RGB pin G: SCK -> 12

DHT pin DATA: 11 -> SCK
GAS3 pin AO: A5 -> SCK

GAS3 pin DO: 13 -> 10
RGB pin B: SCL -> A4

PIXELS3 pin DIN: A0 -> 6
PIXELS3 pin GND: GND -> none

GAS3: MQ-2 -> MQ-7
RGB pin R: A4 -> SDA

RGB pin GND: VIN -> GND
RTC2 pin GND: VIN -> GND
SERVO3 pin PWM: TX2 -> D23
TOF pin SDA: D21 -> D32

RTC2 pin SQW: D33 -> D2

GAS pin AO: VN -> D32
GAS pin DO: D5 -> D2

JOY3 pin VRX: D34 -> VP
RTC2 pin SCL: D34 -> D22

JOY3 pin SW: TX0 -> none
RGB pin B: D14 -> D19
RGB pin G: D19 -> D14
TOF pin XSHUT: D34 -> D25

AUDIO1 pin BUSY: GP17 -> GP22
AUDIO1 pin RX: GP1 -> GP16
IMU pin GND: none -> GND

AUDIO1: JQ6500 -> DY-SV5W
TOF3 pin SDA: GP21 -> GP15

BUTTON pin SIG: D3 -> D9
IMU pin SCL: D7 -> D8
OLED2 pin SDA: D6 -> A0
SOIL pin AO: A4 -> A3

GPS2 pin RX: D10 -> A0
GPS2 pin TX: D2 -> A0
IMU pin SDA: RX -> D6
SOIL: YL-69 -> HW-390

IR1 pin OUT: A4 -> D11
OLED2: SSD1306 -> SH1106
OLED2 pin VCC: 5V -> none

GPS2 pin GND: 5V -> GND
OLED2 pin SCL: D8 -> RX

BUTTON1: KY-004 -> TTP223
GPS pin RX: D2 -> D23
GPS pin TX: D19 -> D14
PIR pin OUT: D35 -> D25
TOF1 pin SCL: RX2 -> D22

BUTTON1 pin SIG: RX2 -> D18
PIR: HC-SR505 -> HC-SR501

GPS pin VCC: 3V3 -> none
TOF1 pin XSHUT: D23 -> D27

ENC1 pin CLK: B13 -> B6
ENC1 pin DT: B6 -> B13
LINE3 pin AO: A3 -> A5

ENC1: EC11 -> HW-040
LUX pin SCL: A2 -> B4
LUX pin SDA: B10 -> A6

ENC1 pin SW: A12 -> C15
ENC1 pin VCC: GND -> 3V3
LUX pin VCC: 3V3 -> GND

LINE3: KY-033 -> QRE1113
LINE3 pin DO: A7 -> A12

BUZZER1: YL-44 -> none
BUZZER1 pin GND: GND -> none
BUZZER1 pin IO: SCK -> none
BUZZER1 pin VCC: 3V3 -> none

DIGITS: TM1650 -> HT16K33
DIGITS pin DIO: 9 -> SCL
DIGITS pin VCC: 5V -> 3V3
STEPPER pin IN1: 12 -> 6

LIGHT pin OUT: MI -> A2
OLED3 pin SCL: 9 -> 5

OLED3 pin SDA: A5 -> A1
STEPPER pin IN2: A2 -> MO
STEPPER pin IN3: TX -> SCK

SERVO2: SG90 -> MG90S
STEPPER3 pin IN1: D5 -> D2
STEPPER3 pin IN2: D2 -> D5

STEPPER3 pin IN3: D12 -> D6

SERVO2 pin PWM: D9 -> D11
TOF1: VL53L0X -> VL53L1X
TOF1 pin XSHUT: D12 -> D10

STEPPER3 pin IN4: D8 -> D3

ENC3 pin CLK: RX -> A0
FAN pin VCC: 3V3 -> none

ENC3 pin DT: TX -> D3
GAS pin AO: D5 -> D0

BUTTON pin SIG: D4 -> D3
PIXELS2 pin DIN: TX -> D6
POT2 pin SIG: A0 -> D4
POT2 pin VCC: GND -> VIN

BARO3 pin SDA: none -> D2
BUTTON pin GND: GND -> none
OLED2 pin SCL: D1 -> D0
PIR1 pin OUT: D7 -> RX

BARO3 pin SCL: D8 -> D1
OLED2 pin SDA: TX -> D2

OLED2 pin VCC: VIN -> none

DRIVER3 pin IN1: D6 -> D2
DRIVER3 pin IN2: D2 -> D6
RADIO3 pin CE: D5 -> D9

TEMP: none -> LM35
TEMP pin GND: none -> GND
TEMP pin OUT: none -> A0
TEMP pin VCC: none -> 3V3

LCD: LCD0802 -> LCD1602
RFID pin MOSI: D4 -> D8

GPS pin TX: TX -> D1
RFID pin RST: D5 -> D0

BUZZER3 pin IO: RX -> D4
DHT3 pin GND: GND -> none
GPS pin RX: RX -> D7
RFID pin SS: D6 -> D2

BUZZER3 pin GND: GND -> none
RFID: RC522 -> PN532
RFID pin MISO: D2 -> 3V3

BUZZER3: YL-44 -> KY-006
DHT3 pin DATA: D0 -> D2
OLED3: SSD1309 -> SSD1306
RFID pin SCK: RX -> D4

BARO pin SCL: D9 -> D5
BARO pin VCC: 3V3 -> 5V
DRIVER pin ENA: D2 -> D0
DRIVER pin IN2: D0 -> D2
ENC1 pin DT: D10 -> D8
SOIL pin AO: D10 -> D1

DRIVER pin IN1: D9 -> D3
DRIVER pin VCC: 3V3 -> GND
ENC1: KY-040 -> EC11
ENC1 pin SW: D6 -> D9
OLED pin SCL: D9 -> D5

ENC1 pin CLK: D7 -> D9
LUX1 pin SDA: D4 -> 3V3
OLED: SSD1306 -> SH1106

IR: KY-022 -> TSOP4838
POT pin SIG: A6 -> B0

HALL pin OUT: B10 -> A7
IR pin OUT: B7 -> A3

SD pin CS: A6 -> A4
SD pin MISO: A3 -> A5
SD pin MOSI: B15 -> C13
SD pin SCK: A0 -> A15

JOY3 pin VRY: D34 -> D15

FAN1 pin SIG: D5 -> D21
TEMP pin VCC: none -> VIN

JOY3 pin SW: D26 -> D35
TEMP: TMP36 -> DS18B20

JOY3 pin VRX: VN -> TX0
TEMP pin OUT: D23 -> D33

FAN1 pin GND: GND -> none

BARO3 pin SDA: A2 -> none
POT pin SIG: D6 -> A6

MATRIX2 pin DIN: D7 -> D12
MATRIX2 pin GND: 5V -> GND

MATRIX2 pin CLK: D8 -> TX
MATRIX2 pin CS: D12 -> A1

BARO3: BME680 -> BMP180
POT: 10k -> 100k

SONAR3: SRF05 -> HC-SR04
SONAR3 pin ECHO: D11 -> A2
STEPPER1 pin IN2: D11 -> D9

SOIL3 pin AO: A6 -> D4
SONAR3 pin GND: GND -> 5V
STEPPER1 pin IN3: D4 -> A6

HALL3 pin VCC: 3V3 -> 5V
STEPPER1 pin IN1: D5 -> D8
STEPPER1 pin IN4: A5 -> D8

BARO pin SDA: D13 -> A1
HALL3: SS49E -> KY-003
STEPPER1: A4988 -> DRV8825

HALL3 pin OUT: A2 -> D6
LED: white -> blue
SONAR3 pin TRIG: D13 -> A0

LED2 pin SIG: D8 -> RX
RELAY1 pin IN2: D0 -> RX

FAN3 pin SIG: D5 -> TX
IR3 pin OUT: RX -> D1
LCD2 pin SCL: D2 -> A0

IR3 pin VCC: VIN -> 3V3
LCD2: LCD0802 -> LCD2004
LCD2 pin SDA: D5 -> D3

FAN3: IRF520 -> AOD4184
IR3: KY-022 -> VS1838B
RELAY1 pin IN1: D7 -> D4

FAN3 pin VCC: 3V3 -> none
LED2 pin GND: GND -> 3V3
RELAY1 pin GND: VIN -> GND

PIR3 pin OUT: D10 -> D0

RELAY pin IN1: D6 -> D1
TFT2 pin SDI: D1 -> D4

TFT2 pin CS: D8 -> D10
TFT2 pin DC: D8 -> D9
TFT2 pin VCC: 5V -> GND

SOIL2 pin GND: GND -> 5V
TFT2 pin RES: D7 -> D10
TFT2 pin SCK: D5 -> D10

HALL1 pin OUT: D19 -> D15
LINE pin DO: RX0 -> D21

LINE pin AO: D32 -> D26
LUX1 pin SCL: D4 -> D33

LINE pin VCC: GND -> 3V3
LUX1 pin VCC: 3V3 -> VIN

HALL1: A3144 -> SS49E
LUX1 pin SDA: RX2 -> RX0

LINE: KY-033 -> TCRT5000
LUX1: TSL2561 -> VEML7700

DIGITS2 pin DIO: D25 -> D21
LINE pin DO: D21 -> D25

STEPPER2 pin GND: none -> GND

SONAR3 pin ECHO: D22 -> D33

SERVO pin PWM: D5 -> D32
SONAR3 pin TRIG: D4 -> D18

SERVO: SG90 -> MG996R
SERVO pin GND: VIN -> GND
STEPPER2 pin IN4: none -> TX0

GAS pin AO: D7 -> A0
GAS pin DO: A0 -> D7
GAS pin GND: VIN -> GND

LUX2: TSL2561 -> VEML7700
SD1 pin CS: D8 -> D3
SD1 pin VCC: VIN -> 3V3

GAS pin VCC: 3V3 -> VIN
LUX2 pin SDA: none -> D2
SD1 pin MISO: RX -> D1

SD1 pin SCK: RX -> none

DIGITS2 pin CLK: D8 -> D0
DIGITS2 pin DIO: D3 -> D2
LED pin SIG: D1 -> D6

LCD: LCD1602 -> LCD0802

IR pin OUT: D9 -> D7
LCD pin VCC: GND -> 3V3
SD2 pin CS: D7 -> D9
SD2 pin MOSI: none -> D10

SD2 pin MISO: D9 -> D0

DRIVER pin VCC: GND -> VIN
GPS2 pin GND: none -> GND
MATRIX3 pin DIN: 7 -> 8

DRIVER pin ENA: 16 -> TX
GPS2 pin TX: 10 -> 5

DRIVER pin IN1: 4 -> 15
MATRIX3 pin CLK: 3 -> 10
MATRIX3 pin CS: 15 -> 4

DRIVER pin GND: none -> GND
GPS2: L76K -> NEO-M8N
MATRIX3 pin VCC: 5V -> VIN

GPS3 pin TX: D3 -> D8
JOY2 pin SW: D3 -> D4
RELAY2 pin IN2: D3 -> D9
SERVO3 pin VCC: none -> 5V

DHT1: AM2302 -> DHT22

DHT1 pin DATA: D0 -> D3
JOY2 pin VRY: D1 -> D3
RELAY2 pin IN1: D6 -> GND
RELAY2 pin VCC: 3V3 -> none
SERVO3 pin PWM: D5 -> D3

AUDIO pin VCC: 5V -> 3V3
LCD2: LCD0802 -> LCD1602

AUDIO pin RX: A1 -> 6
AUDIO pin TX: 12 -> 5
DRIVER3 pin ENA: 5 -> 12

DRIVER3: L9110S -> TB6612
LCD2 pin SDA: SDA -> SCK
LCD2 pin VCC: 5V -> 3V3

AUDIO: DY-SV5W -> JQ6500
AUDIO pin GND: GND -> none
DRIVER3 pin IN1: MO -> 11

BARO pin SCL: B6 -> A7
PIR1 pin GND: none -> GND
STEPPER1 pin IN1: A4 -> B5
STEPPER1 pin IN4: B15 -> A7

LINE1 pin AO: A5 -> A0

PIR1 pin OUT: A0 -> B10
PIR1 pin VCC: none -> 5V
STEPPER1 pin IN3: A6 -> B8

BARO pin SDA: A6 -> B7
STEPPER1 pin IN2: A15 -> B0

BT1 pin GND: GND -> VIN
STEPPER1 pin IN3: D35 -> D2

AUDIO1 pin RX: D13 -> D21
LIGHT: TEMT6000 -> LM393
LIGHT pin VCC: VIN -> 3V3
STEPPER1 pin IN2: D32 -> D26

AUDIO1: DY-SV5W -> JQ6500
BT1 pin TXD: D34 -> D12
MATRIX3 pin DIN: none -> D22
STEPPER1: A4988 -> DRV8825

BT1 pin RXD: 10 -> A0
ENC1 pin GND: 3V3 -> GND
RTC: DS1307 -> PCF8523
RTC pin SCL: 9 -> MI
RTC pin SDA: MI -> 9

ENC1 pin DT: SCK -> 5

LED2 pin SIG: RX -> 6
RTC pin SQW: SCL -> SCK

WORK REQUIRED - Transcribe, with no changes, the listing above from its first line through the line with "OLED2 pin SDA: TX -> D2", including that line, and stop once it is done.

ANSWER SPACE -
RGB pin G: SCK -> 12

DHT pin DATA: 11 -> SCK
GAS3 pin AO: A5 -> SCK

GAS3 pin DO: 13 -> 10
RGB pin B: SCL -> A4

PIXELS3 pin DIN: A0 -> 6
PIXELS3 pin GND: GND -> none

GAS3: MQ-2 -> MQ-7
RGB pin R: A4 -> SDA

RGB pin GND: VIN -> GND
RTC2 pin GND: VIN -> GND
SERVO3 pin PWM: TX2 -> D23
TOF pin SDA: D21 -> D32

RTC2 pin SQW: D33 -> D2

GAS pin AO: VN -> D32
GAS pin DO: D5 -> D2

JOY3 pin VRX: D34 -> VP
RTC2 pin SCL: D34 -> D22

JOY3 pin SW: TX0 -> none
RGB pin B: D14 -> D19
RGB pin G: D19 -> D14
TOF pin XSHUT: D34 -> D25

AUDIO1 pin BUSY: GP17 -> GP22
AUDIO1 pin RX: GP1 -> GP16
IMU pin GND: none -> GND

AUDIO1: JQ6500 -> DY-SV5W
TOF3 pin SDA: GP21 -> GP15

BUTTON pin SIG: D3 -> D9
IMU pin SCL: D7 -> D8
OLED2 pin SDA: D6 -> A0
SOIL pin AO: A4 -> A3

GPS2 pin RX: D10 -> A0
GPS2 pin TX: D2 -> A0
IMU pin SDA: RX -> D6
SOIL: YL-69 -> HW-390

IR1 pin OUT: A4 -> D11
OLED2: SSD1306 -> SH1106
OLED2 pin VCC: 5V -> none

GPS2 pin GND: 5V -> GND
OLED2 pin SCL: D8 -> RX

BUTTON1: KY-004 -> TTP223
GPS pin RX: D2 -> D23
GPS pin TX: D19 -> D14
PIR pin OUT: D35 -> D25
TOF1 pin SCL: RX2 -> D22

BUTTON1 pin SIG: RX2 -> D18
PIR: HC-SR505 -> HC-SR501

GPS pin VCC: 3V3 -> none
TOF1 pin XSHUT: D23 -> D27

ENC1 pin CLK: B13 -> B6
ENC1 pin DT: B6 -> B13
LINE3 pin AO: A3 -> A5

ENC1: EC11 -> HW-040
LUX pin SCL: A2 -> B4
LUX pin SDA: B10 -> A6

ENC1 pin SW: A12 -> C15
ENC1 pin VCC: GND -> 3V3
LUX pin VCC: 3V3 -> GND

LINE3: KY-033 -> QRE1113
LINE3 pin DO: A7 -> A12

BUZZER1: YL-44 -> none
BUZZER1 pin GND: GND -> none
BUZZER1 pin IO: SCK -> none
BUZZER1 pin VCC: 3V3 -> none

DIGITS: TM1650 -> HT16K33
DIGITS pin DIO: 9 -> SCL
DIGITS pin VCC: 5V -> 3V3
STEPPER pin IN1: 12 -> 6

LIGHT pin OUT: MI -> A2
OLED3 pin SCL: 9 -> 5

OLED3 pin SDA: A5 -> A1
STEPPER pin IN2: A2 -> MO
STEPPER pin IN3: TX -> SCK

SERVO2: SG90 -> MG90S
STEPPER3 pin IN1: D5 -> D2
STEPPER3 pin IN2: D2 -> D5

STEPPER3 pin IN3: D12 -> D6

SERVO2 pin PWM: D9 -> D11
TOF1: VL53L0X -> VL53L1X
TOF1 pin XSHUT: D12 -> D10

STEPPER3 pin IN4: D8 -> D3

ENC3 pin CLK: RX -> A0
FAN pin VCC: 3V3 -> none

ENC3 pin DT: TX -> D3
GAS pin AO: D5 -> D0

BUTTON pin SIG: D4 -> D3
PIXELS2 pin DIN: TX -> D6
POT2 pin SIG: A0 -> D4
POT2 pin VCC: GND -> VIN

BARO3 pin SDA: none -> D2
BUTTON pin GND: GND -> none
OLED2 pin SCL: D1 -> D0
PIR1 pin OUT: D7 -> RX

BARO3 pin SCL: D8 -> D1
OLED2 pin SDA: TX -> D2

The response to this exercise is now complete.